**DESCRIPTION OF THE TASK**: Reproduce the rows from the start of the rows through the row that contains "blue ellipse: rotated 6", replacing "cyan cross" with "teal cross" and leaving everything else unchanged.

**Extracted data entries**:
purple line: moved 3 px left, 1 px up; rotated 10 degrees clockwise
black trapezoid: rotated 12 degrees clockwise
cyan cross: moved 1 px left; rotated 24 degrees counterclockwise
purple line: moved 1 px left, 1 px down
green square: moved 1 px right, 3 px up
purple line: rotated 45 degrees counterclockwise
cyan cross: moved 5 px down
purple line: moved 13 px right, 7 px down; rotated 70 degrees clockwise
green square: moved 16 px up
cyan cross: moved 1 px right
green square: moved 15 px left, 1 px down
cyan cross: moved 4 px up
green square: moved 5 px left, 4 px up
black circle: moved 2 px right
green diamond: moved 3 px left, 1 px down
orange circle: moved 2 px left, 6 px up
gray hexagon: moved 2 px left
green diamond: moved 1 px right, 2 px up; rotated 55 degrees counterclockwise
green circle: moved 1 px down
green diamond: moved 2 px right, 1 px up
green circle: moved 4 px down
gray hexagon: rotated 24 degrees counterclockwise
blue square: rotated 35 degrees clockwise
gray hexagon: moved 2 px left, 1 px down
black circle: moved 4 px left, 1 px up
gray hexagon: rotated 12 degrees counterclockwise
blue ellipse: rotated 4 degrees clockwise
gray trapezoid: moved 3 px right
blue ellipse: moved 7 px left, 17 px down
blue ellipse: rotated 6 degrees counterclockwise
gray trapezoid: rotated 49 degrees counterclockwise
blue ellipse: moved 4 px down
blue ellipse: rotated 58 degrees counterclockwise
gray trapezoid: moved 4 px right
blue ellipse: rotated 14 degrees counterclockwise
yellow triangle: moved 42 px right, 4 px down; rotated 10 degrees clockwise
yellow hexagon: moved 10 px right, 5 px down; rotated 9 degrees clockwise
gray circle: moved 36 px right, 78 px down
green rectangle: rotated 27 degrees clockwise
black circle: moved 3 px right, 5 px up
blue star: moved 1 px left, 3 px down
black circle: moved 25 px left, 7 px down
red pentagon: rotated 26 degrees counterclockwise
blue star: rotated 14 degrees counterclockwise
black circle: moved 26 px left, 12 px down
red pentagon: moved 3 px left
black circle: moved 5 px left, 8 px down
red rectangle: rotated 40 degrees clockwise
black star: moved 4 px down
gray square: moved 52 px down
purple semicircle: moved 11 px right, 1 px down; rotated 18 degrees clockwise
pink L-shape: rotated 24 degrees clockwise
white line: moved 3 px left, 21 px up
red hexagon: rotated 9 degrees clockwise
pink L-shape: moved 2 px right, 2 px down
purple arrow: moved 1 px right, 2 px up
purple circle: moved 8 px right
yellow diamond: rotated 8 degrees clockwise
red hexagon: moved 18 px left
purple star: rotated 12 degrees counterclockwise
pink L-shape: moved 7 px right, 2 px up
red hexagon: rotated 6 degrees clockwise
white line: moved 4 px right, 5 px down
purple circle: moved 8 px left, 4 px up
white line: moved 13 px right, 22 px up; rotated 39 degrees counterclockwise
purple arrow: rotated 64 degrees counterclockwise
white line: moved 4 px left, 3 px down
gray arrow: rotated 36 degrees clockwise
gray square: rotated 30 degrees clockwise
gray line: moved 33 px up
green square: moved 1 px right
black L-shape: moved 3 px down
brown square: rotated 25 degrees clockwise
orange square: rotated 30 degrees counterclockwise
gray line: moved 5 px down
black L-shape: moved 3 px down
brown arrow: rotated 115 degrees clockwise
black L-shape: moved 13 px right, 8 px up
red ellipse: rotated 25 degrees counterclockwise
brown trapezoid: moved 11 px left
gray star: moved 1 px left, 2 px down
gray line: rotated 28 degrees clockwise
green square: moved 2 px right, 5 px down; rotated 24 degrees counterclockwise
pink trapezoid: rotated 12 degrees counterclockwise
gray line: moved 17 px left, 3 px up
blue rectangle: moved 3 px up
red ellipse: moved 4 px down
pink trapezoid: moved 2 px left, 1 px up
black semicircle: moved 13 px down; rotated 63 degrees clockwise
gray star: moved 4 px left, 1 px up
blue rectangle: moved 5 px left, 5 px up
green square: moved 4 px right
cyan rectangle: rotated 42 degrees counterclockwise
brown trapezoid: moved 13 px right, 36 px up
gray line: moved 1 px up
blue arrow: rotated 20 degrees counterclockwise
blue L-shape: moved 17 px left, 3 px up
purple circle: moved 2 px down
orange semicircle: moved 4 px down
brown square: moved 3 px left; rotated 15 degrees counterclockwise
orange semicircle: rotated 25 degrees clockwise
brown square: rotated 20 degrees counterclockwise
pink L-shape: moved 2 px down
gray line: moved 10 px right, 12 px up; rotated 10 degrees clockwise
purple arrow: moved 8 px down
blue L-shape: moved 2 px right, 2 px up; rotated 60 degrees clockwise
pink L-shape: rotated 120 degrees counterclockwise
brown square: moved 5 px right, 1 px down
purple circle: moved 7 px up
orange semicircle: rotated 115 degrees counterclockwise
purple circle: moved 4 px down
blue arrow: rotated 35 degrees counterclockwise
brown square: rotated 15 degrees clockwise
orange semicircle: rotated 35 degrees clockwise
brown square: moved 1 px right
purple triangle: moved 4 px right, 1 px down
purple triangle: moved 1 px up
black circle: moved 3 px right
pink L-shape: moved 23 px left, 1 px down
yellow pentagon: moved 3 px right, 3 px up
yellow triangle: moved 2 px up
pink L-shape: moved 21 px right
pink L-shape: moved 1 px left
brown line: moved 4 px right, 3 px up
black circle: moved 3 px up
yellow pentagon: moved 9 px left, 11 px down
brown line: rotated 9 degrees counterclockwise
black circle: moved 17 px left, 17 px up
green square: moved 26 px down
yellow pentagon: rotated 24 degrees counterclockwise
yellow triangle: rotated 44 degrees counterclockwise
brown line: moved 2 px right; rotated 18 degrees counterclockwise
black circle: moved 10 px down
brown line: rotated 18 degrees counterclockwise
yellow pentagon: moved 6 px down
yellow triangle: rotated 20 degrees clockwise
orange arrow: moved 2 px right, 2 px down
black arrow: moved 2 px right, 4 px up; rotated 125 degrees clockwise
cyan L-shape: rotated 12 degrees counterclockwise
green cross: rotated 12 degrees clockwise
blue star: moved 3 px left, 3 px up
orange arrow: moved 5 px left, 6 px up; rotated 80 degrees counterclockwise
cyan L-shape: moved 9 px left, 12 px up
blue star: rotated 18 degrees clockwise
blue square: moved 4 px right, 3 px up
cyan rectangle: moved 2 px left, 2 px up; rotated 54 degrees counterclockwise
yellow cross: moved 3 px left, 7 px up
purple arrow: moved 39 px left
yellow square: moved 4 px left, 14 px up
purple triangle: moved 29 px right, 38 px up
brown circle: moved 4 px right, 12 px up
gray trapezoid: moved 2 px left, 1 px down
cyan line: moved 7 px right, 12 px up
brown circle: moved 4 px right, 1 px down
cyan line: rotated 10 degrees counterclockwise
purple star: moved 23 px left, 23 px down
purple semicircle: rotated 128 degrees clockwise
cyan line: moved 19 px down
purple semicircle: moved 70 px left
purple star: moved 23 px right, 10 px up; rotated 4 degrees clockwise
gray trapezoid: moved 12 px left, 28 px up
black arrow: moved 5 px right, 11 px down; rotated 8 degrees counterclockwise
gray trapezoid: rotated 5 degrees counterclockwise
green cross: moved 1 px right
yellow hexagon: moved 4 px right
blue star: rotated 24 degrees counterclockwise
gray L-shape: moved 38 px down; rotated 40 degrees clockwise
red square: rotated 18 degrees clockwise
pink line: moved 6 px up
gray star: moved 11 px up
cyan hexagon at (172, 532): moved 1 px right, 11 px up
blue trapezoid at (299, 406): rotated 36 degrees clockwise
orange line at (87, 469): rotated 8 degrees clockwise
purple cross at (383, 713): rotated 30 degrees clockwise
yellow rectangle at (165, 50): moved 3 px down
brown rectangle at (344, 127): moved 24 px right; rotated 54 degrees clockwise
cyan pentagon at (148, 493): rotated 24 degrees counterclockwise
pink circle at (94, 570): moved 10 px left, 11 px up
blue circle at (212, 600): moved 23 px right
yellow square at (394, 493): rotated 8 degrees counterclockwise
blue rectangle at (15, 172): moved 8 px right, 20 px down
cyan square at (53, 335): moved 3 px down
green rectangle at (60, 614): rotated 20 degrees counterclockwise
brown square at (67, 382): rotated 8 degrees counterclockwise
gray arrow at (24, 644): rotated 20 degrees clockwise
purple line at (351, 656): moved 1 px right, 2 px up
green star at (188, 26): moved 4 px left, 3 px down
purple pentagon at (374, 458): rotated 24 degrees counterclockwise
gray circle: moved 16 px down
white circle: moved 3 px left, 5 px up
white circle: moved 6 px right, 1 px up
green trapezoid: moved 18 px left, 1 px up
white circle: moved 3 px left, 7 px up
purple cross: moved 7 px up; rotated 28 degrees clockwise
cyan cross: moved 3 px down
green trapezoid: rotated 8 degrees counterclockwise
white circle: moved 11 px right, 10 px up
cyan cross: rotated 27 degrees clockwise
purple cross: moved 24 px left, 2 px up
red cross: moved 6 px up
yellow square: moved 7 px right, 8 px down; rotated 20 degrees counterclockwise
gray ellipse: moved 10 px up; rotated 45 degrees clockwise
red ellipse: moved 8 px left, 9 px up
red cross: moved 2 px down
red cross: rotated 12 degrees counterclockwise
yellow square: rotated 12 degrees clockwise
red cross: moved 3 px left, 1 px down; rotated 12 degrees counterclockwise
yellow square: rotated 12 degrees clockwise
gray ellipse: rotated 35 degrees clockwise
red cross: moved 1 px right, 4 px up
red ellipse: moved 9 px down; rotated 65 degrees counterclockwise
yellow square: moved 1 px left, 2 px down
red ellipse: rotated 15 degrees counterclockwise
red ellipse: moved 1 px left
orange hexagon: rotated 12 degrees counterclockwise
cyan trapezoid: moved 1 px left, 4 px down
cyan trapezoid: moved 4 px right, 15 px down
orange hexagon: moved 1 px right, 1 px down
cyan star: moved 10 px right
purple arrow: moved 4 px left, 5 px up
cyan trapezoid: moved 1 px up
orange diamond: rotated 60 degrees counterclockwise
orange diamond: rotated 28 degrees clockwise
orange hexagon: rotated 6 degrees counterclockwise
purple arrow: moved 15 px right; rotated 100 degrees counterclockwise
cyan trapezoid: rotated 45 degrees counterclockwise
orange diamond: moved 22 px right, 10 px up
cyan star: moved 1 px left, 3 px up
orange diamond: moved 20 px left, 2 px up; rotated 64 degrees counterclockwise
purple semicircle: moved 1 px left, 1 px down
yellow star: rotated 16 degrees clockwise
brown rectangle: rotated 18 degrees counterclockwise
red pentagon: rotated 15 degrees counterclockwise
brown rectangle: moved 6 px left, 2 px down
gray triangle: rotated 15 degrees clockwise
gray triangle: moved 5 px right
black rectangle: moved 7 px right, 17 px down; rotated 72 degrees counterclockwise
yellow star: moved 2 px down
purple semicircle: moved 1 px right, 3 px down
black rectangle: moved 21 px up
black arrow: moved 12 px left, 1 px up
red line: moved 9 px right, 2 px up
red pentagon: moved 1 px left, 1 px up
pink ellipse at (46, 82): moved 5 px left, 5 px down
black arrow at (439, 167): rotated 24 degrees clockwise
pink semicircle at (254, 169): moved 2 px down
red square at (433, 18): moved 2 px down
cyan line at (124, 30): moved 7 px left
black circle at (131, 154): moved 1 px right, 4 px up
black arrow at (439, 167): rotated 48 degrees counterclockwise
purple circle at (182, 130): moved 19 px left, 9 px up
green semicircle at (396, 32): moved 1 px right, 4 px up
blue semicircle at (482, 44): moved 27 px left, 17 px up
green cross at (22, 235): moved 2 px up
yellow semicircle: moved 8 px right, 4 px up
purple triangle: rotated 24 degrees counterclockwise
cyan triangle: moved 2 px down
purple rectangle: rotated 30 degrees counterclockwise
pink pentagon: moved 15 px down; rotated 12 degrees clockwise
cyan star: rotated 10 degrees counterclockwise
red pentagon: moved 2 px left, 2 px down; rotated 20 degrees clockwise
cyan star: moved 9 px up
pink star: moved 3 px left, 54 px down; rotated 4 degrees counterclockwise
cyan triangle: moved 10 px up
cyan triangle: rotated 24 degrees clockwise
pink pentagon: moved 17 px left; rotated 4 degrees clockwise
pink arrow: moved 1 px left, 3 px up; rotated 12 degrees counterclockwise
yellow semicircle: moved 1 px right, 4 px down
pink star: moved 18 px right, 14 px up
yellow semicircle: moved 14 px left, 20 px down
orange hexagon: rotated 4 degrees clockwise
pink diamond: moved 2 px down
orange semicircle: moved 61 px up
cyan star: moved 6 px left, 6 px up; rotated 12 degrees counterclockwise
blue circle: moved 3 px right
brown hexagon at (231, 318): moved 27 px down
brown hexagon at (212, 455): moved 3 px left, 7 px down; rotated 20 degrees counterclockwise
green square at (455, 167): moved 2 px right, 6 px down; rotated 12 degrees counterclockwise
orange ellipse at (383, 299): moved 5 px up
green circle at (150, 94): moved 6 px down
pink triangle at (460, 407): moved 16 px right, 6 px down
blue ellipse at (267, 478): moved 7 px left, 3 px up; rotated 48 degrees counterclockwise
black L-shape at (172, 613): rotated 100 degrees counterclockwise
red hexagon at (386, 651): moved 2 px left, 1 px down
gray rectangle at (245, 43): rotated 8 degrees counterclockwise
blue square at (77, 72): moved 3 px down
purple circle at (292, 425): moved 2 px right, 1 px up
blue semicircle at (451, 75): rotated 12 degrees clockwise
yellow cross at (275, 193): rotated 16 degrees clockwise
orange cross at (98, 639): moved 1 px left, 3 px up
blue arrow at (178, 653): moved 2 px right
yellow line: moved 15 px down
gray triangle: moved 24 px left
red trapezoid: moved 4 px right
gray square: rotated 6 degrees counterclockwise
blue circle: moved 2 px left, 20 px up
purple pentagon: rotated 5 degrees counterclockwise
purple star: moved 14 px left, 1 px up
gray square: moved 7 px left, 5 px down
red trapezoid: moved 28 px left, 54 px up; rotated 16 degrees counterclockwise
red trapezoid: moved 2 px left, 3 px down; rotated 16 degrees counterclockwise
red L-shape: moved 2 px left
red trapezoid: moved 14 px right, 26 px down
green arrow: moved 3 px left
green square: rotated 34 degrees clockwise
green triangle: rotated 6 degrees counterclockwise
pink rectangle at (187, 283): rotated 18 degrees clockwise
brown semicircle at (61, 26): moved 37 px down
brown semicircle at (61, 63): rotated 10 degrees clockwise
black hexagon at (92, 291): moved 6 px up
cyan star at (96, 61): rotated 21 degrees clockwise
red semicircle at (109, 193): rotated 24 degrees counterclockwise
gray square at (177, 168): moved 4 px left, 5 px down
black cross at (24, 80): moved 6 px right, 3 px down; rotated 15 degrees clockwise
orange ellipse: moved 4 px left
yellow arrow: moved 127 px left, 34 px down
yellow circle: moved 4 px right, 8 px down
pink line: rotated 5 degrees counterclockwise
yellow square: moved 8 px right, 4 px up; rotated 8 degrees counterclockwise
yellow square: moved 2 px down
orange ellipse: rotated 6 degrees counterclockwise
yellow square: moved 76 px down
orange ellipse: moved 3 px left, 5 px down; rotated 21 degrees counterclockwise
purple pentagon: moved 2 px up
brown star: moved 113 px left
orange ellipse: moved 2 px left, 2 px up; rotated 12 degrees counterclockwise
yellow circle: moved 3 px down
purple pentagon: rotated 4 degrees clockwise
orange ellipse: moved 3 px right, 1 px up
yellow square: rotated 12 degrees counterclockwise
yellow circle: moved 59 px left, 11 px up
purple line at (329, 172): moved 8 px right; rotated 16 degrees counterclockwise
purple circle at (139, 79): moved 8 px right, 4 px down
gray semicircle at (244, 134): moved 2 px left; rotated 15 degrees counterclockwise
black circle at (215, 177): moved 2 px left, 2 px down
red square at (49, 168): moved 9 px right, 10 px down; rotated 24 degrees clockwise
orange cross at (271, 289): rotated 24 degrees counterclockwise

**COMPLETE RESPONSE**:
purple line: moved 3 px left, 1 px up; rotated 10 degrees clockwise
black trapezoid: rotated 12 degrees clockwise
teal cross: moved 1 px left; rotated 24 degrees counterclockwise
purple line: moved 1 px left, 1 px down
green square: moved 1 px right, 3 px up
purple line: rotated 45 degrees counterclockwise
teal cross: moved 5 px down
purple line: moved 13 px right, 7 px down; rotated 70 degrees clockwise
green square: moved 16 px up
teal cross: moved 1 px right
green square: moved 15 px left, 1 px down
teal cross: moved 4 px up
green square: moved 5 px left, 4 px up
black circle: moved 2 px right
green diamond: moved 3 px left, 1 px down
orange circle: moved 2 px left, 6 px up
gray hexagon: moved 2 px left
green diamond: moved 1 px right, 2 px up; rotated 55 degrees counterclockwise
green circle: moved 1 px down
green diamond: moved 2 px right, 1 px up
green circle: moved 4 px down
gray hexagon: rotated 24 degrees counterclockwise
blue square: rotated 35 degrees clockwise
gray hexagon: moved 2 px left, 1 px down
black circle: moved 4 px left, 1 px up
gray hexagon: rotated 12 degrees counterclockwise
blue ellipse: rotated 4 degrees clockwise
gray trapezoid: moved 3 px right
blue ellipse: moved 7 px left, 17 px down
blue ellipse: rotated 6 degrees counterclockwise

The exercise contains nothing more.